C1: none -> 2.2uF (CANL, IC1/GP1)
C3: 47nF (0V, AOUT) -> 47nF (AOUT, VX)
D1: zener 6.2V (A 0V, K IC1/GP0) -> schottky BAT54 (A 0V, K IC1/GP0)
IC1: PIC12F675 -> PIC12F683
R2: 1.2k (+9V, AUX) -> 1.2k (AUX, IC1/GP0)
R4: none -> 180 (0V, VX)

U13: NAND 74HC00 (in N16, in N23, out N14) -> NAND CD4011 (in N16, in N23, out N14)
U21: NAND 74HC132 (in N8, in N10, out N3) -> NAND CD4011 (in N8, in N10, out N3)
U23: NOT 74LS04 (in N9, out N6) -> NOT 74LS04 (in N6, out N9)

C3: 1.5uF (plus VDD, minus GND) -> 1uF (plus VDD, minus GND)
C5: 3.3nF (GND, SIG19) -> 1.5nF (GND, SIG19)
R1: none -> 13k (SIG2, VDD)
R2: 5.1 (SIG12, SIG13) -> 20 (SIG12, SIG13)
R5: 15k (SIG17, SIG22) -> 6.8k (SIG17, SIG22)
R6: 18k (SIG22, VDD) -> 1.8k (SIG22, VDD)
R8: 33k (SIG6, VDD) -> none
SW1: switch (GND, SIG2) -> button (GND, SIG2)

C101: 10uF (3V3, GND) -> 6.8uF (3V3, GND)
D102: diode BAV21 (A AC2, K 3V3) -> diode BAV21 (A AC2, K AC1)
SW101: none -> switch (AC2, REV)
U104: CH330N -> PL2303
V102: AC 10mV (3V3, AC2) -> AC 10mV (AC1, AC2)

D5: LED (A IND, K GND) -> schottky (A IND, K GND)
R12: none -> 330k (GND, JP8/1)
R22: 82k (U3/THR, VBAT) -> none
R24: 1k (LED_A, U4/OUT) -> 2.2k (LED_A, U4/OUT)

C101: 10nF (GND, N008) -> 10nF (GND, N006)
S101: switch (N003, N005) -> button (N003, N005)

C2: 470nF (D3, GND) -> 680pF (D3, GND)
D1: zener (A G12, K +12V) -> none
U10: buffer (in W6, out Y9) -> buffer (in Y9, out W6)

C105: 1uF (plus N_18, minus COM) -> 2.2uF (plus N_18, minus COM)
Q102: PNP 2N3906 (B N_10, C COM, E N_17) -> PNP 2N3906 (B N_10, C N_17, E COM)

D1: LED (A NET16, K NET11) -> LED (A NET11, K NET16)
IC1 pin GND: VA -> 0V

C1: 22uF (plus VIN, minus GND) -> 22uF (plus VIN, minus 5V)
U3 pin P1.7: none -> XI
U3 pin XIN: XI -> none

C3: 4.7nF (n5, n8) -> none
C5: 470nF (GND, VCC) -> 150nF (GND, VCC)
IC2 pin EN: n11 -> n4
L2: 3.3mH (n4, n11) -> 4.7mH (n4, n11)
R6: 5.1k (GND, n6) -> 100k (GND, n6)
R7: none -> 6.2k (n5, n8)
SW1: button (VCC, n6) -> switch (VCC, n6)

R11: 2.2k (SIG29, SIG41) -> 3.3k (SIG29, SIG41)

════════════════════

_Problem to solve_: Where in the entries above does the word "plus" appear? Copy each line that has it.

_Output of the task_:
C3: 1.5uF (plus VDD, minus GND) -> 1uF (plus VDD, minus GND)
C105: 1uF (plus N_18, minus COM) -> 2.2uF (plus N_18, minus COM)
C1: 22uF (plus VIN, minus GND) -> 22uF (plus VIN, minus 5V)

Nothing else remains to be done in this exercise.